**EXERCISE INSTRUCTIONS**
Given the listing below, write out exactly the lines starting with the line that has "none -> black tile K4 level 1" and going on through the line that has "green cone K10 level 1 -> none", both kept.
---
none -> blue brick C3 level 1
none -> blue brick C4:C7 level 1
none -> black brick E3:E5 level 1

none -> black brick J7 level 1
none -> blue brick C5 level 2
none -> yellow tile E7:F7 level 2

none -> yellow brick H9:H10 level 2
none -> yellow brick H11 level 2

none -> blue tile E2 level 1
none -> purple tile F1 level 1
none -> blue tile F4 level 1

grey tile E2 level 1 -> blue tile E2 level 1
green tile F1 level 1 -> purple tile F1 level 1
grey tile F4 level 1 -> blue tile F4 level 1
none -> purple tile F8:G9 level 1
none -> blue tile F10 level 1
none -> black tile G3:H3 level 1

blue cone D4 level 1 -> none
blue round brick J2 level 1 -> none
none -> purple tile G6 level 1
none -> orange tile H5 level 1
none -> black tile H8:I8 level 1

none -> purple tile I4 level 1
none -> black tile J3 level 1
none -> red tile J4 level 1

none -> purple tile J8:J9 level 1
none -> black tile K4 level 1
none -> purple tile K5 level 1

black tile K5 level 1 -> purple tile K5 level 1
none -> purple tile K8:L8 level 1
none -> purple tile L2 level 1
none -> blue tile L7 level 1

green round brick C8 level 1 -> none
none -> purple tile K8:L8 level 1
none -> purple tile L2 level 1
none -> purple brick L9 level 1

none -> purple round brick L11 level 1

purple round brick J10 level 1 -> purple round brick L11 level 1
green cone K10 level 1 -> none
---
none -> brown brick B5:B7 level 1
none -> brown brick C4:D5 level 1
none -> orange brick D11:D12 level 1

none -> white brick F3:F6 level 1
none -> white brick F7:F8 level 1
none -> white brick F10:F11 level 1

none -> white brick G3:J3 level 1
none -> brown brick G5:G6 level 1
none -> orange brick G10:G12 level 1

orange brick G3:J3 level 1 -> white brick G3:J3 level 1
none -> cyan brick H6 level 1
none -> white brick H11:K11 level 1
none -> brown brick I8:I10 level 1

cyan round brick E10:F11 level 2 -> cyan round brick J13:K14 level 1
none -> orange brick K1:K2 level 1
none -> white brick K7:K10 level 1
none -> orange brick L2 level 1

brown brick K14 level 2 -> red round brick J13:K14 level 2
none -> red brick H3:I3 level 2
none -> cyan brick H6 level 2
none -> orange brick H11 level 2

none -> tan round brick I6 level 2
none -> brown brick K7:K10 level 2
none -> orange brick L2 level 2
---
**PROBLEM SOLUTION**
none -> black tile K4 level 1
none -> purple tile K5 level 1

black tile K5 level 1 -> purple tile K5 level 1
none -> purple tile K8:L8 level 1
none -> purple tile L2 level 1
none -> blue tile L7 level 1

green round brick C8 level 1 -> none
none -> purple tile K8:L8 level 1
none -> purple tile L2 level 1
none -> purple brick L9 level 1

none -> purple round brick L11 level 1

purple round brick J10 level 1 -> purple round brick L11 level 1
green cone K10 level 1 -> none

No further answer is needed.